Object change listings:
Start of Block

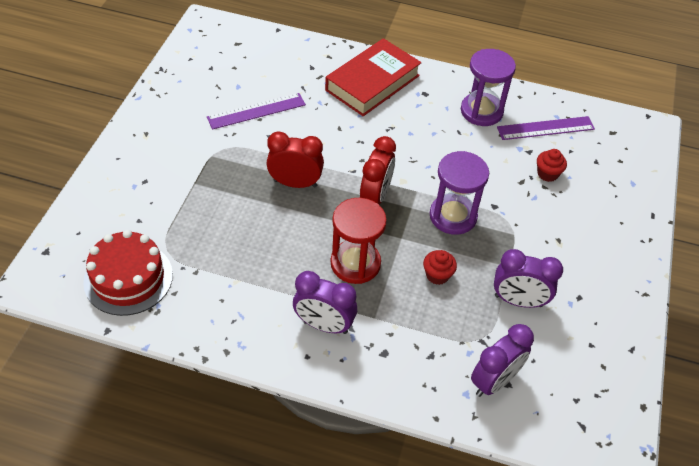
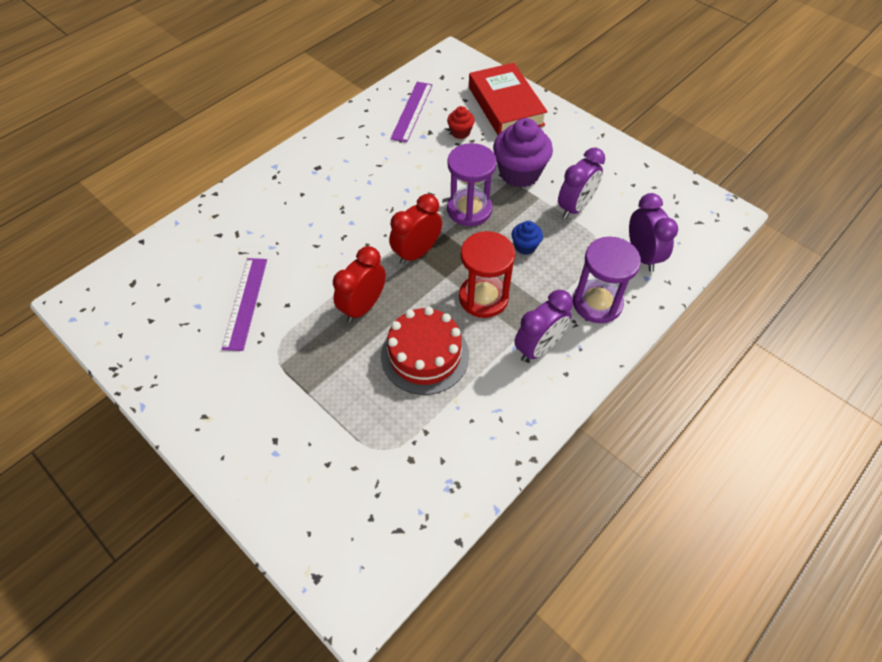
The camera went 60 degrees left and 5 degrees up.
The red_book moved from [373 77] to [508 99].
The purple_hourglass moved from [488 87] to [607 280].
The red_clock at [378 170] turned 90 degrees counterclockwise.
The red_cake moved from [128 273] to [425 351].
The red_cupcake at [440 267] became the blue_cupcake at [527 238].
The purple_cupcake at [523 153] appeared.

End of Block

Problem to work on
Repeat, exactly as they stand, the line that contains "The red_clock at" and all the lines after it in the data above.

Task result
The red_clock at [378 170] turned 90 degrees counterclockwise.
The red_cake moved from [128 273] to [425 351].
The red_cupcake at [440 267] became the blue_cupcake at [527 238].
The purple_cupcake at [523 153] appeared.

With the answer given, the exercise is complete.